Information supplied -
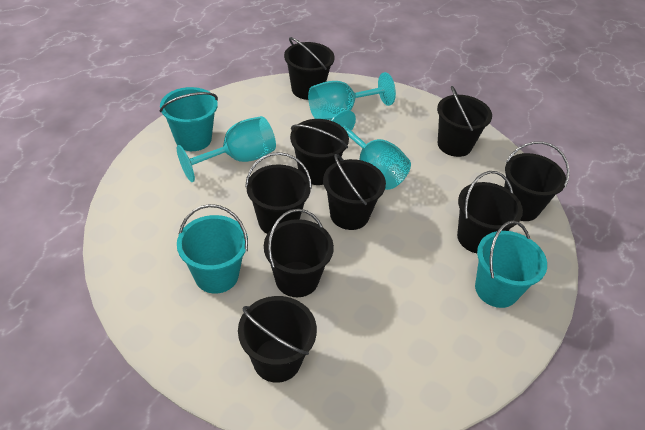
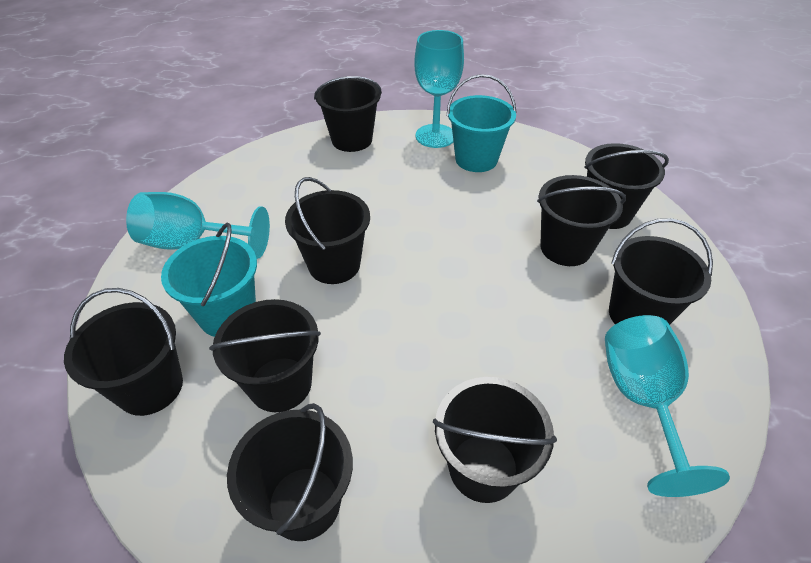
turquoise bucket: 3 -> 2

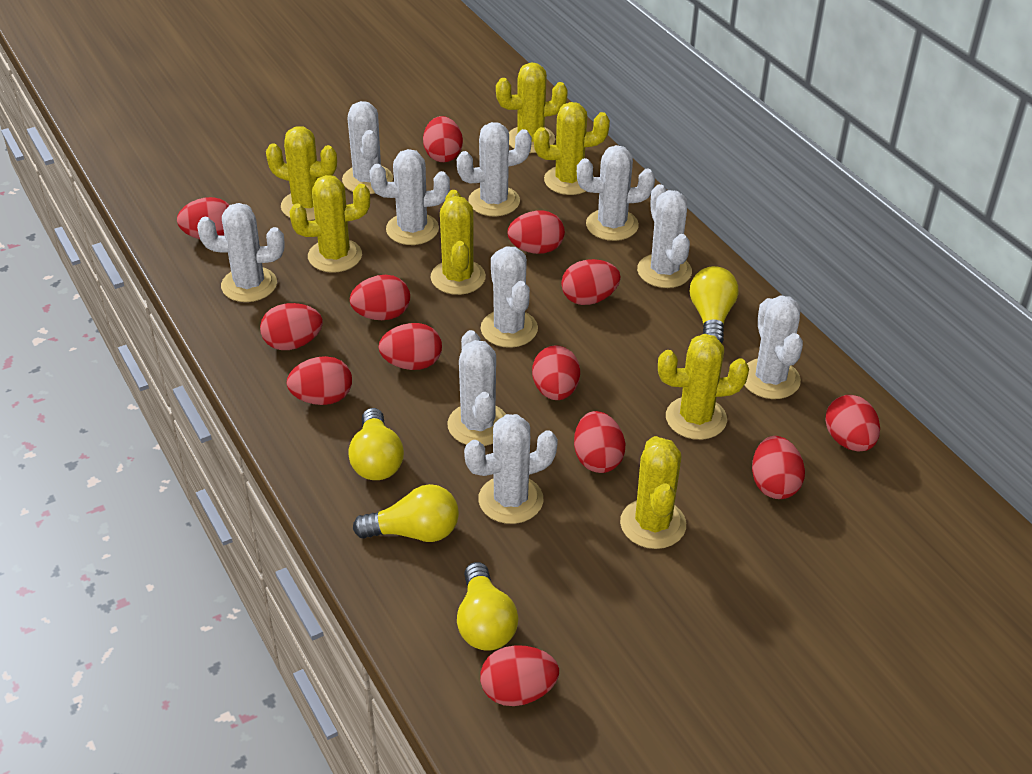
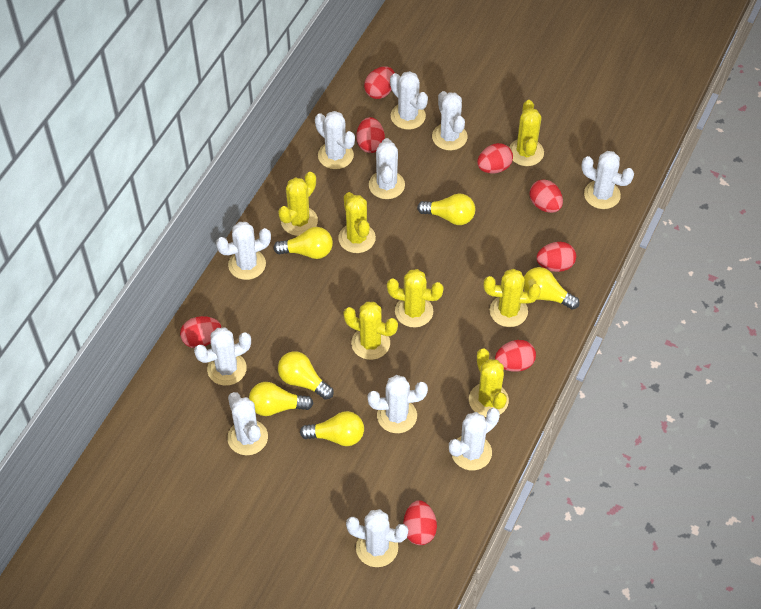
red egg: 13 -> 8
white cactus: 10 -> 11
yellow light bulb: 4 -> 6

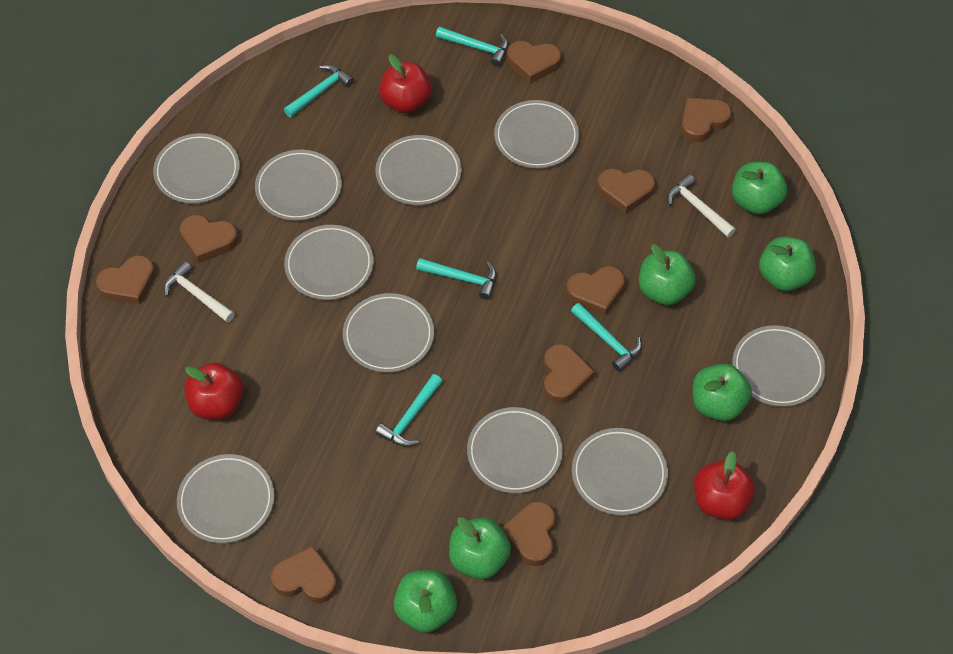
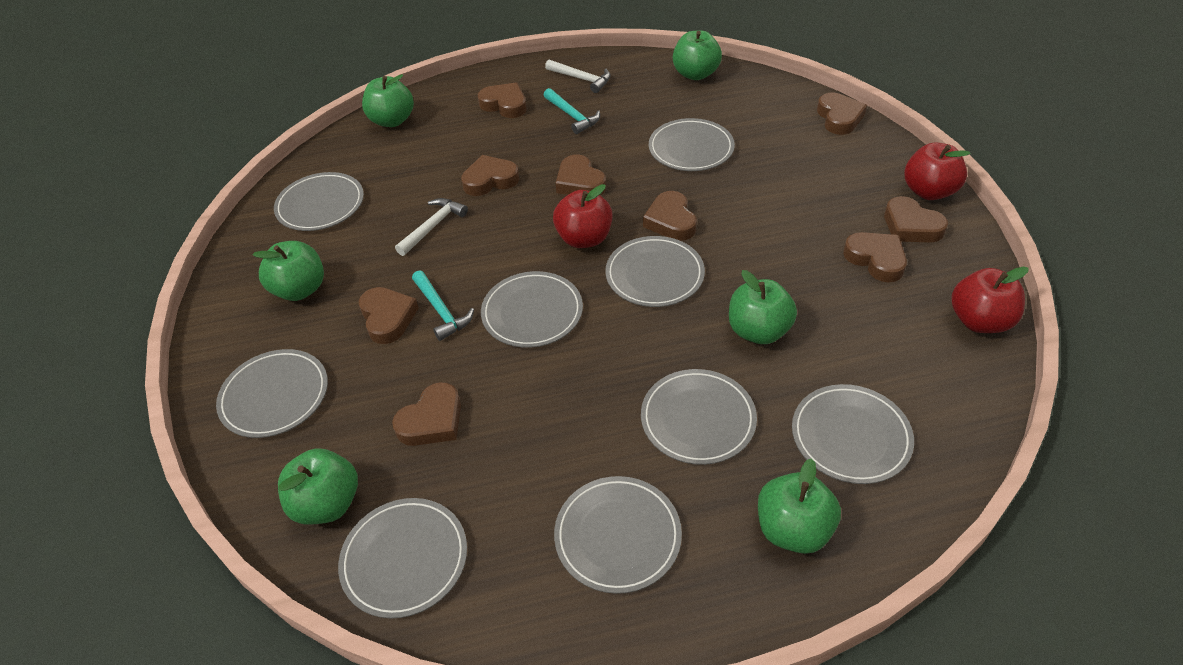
grey plate: 10 -> 9
turquoise hammer: 5 -> 2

Your assignment - Please transcribe every entry above exactly, leaving out any pictures.

Solution for this task -
turquoise bucket: 3 -> 2

red egg: 13 -> 8
white cactus: 10 -> 11
yellow light bulb: 4 -> 6

grey plate: 10 -> 9
turquoise hammer: 5 -> 2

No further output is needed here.